ASSIGNMENT >> Find the count of lines in the material below that include the word "this". State nothing but that number.

INFORMATION SUPPLIED >>

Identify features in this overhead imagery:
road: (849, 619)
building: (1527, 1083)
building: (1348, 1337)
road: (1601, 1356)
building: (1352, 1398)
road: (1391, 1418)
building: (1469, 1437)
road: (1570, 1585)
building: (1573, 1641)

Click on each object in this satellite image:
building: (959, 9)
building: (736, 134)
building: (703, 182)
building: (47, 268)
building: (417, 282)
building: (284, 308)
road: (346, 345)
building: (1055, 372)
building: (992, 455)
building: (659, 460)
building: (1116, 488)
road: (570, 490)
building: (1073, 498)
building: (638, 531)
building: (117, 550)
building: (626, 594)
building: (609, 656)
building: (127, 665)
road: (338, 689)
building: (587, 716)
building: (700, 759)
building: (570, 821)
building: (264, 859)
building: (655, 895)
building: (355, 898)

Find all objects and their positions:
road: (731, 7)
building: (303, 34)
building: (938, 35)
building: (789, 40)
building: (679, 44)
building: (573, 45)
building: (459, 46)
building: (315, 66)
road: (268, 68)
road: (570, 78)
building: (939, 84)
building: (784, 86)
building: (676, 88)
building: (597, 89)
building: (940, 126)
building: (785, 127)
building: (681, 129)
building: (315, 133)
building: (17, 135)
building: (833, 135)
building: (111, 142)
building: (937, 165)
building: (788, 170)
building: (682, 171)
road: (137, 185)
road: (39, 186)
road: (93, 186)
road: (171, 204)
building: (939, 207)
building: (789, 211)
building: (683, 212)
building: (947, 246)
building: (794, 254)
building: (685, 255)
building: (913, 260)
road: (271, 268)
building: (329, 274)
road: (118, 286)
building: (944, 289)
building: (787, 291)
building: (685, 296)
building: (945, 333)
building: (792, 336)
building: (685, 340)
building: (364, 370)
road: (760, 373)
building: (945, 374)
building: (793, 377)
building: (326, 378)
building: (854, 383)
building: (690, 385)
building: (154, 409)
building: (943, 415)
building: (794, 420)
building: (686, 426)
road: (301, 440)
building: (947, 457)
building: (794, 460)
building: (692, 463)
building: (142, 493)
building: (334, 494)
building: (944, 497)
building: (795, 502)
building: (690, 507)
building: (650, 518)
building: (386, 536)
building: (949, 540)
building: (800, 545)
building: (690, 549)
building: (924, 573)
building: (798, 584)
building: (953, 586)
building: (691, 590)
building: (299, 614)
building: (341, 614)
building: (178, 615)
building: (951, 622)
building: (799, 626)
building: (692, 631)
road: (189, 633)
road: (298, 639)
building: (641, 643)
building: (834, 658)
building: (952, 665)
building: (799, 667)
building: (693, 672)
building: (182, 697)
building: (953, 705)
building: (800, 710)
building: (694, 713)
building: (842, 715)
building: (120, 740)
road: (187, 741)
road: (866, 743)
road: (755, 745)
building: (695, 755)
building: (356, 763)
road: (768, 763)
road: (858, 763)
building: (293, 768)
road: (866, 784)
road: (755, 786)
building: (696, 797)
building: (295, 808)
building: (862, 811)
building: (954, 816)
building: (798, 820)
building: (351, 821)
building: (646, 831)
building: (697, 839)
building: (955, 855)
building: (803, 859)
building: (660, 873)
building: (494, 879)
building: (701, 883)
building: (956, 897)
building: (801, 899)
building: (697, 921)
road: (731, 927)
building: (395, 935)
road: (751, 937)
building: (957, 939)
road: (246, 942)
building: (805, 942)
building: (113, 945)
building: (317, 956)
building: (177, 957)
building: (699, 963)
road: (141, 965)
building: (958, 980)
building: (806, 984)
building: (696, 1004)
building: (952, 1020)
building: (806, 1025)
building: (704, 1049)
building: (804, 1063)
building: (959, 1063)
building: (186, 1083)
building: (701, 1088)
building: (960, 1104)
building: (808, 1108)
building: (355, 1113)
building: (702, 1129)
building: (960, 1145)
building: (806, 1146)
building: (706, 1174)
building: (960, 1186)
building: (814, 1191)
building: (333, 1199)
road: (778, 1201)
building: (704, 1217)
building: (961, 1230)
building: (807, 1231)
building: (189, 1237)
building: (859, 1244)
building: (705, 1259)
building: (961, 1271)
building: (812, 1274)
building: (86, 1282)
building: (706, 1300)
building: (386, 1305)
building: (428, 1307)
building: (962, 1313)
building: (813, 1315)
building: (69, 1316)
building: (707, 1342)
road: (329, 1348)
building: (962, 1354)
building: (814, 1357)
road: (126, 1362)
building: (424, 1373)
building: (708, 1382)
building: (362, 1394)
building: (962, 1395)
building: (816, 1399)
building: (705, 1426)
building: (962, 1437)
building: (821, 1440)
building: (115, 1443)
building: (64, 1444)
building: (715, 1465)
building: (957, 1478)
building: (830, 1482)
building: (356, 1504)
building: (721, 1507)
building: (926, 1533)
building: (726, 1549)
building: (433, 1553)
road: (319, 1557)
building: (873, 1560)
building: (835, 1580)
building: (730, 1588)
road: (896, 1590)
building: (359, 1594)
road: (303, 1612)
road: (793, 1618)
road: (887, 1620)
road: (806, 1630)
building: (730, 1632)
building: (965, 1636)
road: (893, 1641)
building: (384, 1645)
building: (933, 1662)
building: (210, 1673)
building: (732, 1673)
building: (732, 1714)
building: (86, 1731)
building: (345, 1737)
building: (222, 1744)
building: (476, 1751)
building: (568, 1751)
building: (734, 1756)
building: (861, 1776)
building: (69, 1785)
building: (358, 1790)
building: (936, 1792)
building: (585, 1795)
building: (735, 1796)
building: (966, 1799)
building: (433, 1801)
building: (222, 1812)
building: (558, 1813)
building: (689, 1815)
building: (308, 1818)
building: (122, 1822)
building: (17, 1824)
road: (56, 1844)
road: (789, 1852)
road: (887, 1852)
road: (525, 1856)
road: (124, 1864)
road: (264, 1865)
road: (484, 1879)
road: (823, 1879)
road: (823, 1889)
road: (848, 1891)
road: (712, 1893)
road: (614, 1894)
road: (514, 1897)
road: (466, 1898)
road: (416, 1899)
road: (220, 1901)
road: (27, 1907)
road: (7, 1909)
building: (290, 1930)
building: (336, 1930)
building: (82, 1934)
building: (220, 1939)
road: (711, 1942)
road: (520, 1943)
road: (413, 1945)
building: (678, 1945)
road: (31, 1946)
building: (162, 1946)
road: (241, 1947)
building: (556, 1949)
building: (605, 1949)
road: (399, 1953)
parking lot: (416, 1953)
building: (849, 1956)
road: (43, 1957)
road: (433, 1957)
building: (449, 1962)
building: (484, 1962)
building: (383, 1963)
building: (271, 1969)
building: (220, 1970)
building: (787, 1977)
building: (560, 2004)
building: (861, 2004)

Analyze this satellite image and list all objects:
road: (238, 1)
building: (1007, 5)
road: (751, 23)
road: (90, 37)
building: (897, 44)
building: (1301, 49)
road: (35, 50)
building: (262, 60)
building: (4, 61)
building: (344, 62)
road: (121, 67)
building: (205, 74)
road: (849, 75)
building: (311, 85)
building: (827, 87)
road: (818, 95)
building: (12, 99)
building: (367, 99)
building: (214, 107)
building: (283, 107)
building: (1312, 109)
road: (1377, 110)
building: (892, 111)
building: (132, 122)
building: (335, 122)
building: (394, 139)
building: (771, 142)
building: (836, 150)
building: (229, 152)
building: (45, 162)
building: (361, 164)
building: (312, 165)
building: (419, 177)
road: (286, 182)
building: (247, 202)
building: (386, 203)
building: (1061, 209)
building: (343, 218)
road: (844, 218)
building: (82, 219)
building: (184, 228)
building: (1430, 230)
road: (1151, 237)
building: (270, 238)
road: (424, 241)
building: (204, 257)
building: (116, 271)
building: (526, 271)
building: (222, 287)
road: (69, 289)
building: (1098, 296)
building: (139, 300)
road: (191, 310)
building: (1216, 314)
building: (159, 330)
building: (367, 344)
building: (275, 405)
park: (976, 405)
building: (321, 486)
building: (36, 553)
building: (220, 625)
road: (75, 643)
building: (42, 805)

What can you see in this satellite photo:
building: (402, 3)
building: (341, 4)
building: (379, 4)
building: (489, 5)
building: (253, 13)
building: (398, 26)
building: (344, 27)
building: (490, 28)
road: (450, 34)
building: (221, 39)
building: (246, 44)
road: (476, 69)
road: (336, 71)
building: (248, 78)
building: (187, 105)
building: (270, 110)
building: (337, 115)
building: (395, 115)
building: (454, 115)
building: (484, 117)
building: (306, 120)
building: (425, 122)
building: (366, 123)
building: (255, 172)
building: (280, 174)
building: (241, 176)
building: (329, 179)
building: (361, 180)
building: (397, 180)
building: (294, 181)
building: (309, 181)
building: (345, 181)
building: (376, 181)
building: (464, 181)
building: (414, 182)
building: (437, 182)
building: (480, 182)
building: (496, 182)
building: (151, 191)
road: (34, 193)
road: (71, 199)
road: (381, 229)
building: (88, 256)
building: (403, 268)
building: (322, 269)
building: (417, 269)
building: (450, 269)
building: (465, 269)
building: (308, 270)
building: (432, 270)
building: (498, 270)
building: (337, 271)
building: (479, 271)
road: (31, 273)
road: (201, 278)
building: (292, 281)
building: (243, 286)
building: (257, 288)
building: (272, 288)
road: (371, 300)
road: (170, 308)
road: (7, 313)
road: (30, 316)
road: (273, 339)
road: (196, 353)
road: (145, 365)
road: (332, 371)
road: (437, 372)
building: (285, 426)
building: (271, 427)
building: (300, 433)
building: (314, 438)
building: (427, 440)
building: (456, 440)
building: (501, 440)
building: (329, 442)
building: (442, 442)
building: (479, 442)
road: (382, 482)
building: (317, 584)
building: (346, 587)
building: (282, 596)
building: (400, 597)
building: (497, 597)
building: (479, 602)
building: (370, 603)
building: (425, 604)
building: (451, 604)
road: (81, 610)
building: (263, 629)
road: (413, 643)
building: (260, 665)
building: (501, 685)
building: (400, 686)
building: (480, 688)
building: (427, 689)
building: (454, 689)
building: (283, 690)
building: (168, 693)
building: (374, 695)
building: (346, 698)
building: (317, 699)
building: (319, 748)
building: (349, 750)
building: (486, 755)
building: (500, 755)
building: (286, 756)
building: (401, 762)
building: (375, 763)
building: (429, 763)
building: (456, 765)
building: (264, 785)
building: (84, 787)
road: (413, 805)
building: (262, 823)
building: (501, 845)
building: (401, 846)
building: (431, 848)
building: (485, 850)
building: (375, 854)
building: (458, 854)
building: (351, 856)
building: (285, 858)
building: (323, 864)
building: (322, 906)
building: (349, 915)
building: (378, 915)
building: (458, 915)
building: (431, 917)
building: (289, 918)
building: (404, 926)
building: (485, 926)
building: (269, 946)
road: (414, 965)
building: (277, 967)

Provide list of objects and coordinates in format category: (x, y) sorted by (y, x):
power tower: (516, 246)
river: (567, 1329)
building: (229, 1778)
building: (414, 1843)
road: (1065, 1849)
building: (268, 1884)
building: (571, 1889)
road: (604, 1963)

RESPONSE TO THE TASK >> 4